Take the line that contains "red brick A2:B2 level 2 -> none" as the first line and the final line of the records as the last; return exactly those lines and the lines between.

=== MATERIAL SUPPLIED ===

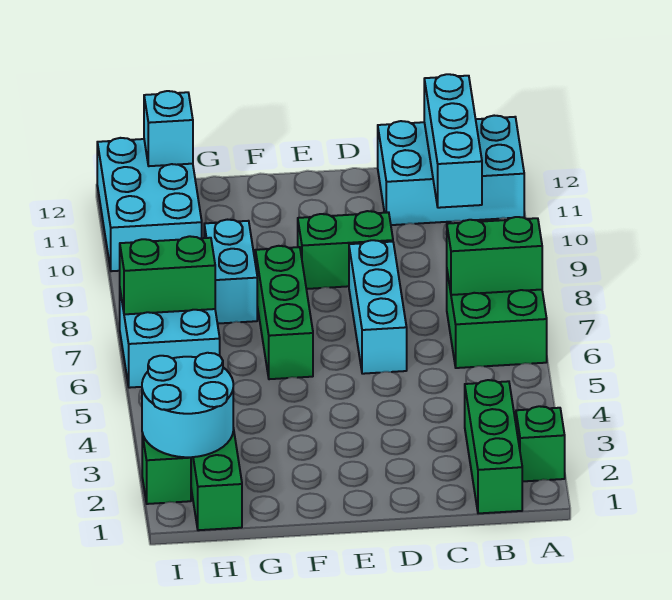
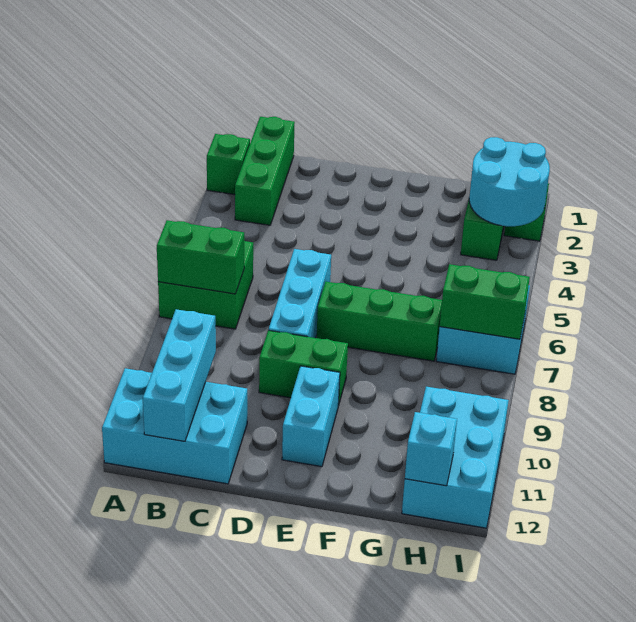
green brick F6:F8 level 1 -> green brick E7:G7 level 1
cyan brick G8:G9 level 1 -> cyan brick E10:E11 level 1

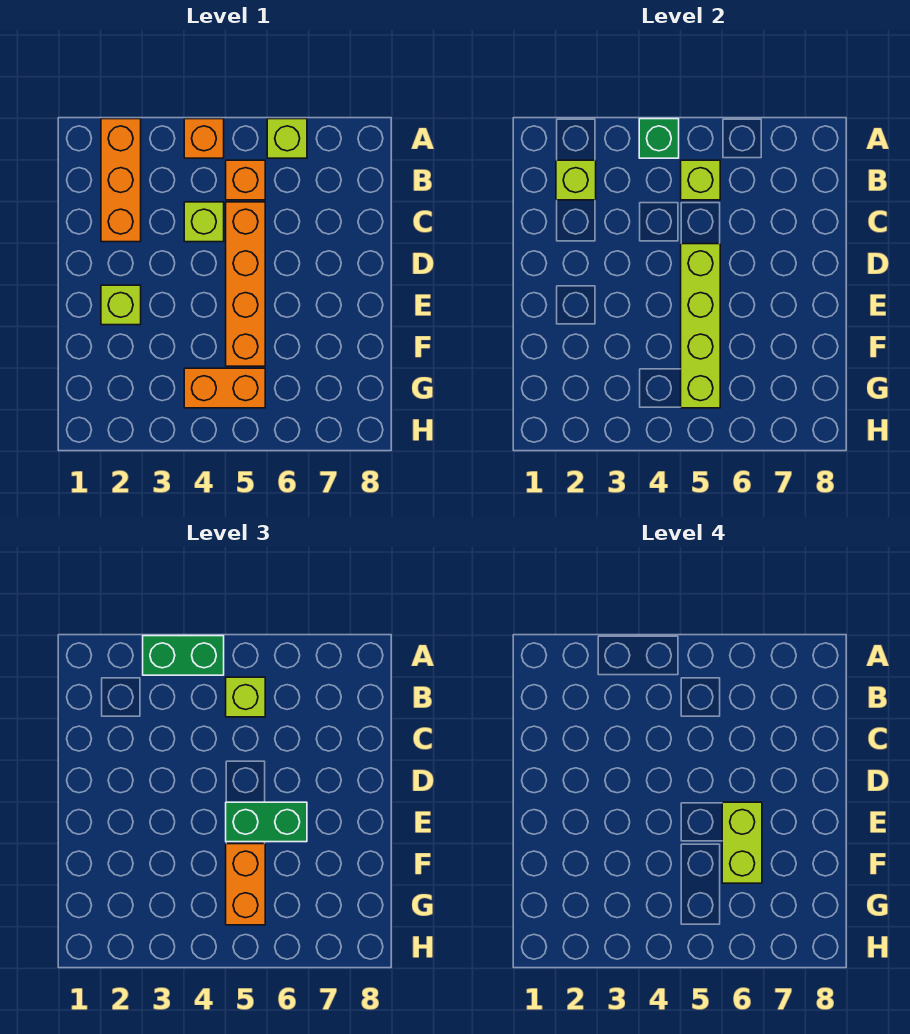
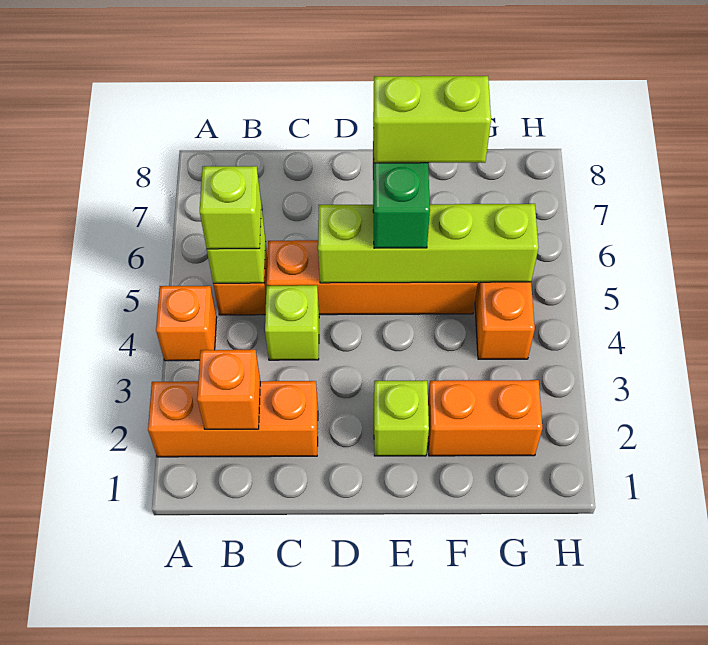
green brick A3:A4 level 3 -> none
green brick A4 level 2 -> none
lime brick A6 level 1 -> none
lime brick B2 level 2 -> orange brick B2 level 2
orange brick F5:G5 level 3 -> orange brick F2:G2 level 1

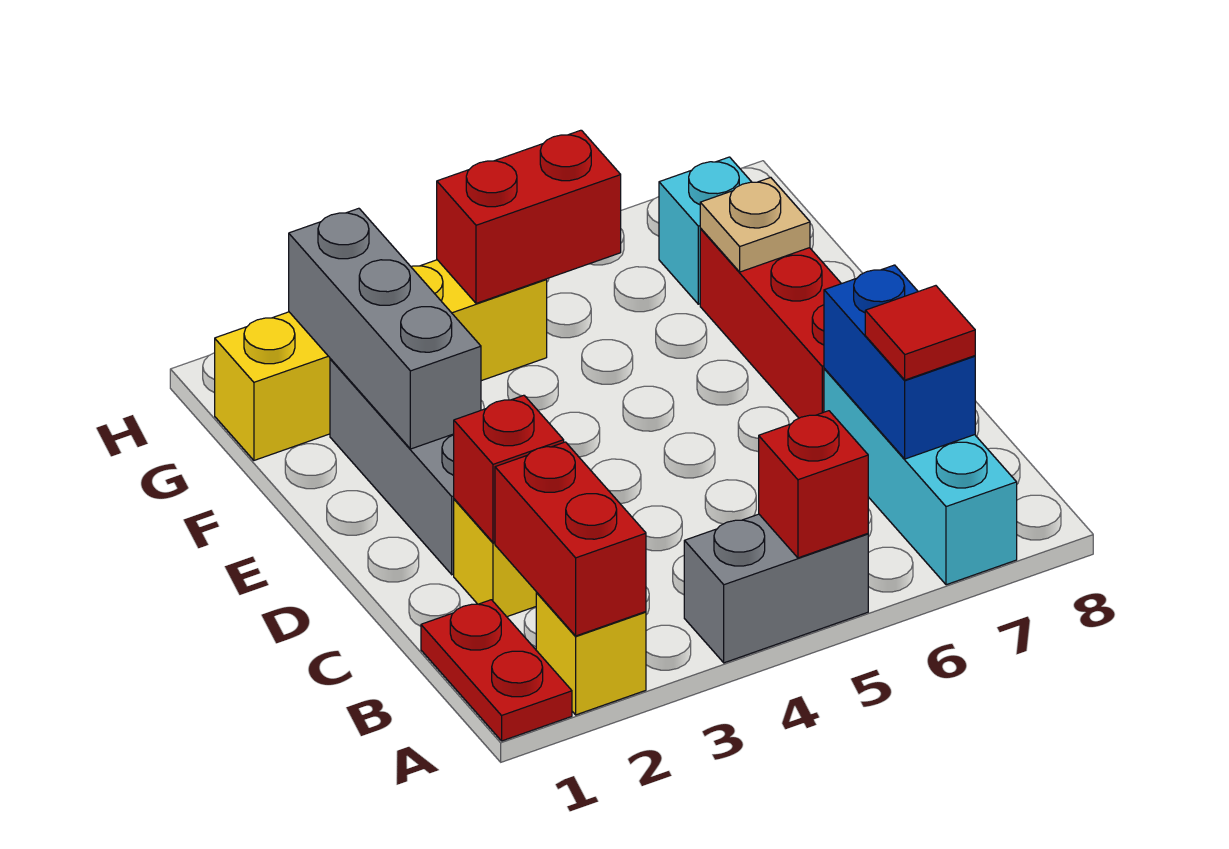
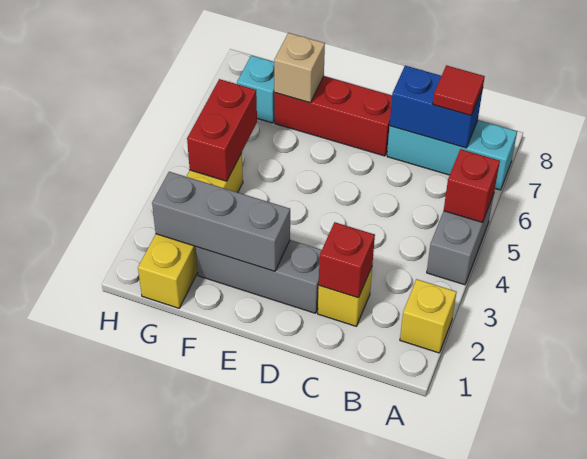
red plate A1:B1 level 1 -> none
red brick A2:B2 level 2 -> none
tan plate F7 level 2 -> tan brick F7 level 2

===

● **WORKED SOLUTION**
red brick A2:B2 level 2 -> none
tan plate F7 level 2 -> tan brick F7 level 2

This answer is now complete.